• What you need to do: The data follows this line. Copy verbatim the line with "(533, 266) = (539, 304): purple" and each line after it to the end.

• Source material:
◇ ◇ ◇ ◇ ◇ ◇ ◇

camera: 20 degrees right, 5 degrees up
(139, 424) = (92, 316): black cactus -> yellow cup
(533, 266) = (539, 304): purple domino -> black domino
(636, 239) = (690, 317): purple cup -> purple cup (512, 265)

◇ ◇ ◇ ◇ ◇ ◇ ◇

• Your solution:
(533, 266) = (539, 304): purple domino -> black domino
(636, 239) = (690, 317): purple cup -> purple cup (512, 265)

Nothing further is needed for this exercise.